- _Records for processing_:
________________________________________
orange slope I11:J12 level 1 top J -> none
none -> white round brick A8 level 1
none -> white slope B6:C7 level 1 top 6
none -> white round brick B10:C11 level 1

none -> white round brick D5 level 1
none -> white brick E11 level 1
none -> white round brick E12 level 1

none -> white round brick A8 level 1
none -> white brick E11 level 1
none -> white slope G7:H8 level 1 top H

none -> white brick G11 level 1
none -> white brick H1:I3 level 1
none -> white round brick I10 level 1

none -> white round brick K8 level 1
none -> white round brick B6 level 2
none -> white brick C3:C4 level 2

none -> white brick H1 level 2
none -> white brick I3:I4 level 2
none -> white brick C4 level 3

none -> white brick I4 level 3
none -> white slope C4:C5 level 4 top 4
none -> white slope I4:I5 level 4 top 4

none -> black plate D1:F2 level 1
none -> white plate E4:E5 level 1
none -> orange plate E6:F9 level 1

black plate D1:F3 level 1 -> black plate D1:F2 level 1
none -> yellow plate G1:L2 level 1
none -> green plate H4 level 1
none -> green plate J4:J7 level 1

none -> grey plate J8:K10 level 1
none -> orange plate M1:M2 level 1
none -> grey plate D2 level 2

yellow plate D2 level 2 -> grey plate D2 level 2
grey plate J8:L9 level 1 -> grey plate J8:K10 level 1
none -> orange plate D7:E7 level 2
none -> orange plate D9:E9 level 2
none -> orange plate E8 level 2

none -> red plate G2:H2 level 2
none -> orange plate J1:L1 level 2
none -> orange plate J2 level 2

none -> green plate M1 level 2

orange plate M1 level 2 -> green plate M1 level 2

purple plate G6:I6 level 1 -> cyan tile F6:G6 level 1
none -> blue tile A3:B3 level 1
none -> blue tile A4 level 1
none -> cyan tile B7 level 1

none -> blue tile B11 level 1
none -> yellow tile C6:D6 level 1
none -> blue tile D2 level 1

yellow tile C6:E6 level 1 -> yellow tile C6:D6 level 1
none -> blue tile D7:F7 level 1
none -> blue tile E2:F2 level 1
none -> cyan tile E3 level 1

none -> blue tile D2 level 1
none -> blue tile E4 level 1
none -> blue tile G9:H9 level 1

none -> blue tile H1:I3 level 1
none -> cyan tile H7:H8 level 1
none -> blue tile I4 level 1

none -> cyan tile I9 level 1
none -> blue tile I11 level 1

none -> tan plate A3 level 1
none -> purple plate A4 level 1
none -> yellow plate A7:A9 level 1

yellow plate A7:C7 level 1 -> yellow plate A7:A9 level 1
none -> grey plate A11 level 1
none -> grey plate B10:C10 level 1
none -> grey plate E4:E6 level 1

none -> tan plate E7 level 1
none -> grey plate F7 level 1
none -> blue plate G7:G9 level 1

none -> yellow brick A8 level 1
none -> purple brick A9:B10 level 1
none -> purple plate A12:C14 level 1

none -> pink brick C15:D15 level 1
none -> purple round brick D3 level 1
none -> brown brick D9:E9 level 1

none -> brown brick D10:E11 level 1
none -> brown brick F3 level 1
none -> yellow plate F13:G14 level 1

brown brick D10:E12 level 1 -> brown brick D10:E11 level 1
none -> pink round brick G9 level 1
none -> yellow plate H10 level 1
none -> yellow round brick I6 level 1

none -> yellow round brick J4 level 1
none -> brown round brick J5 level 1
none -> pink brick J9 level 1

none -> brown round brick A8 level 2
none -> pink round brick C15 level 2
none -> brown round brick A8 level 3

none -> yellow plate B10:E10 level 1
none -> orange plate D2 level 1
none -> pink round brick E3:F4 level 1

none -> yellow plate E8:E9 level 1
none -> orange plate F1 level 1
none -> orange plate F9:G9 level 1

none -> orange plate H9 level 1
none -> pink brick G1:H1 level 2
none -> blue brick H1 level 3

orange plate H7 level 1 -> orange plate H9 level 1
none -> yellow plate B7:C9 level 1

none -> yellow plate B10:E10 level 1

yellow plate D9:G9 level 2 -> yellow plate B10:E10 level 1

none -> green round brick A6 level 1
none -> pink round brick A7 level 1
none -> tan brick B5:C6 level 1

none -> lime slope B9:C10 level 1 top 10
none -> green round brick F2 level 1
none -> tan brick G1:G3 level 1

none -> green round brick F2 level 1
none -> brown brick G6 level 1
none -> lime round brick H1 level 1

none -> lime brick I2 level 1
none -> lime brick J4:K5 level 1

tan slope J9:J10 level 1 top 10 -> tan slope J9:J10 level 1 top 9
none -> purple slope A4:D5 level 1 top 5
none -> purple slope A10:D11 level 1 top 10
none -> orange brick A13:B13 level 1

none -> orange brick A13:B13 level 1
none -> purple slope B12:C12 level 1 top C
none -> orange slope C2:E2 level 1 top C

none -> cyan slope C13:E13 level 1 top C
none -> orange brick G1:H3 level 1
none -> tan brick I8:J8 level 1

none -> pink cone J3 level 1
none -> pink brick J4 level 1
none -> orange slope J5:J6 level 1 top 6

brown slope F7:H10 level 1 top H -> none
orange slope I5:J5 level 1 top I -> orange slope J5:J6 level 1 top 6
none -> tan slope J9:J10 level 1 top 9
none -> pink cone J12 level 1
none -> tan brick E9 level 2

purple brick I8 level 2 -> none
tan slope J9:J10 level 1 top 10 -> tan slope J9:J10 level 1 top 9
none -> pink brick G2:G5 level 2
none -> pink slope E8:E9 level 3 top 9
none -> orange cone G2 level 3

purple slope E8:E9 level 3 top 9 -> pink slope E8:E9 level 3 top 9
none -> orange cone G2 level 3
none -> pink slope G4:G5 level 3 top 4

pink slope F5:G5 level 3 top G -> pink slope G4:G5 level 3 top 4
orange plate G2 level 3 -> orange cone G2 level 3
________________________________________
- _Your task_: Return every line of the listing that has the word "green" in it.

- _Solution_:
none -> green plate H4 level 1
none -> green plate J4:J7 level 1
none -> green plate M1 level 2
orange plate M1 level 2 -> green plate M1 level 2
none -> green round brick A6 level 1
none -> green round brick F2 level 1
none -> green round brick F2 level 1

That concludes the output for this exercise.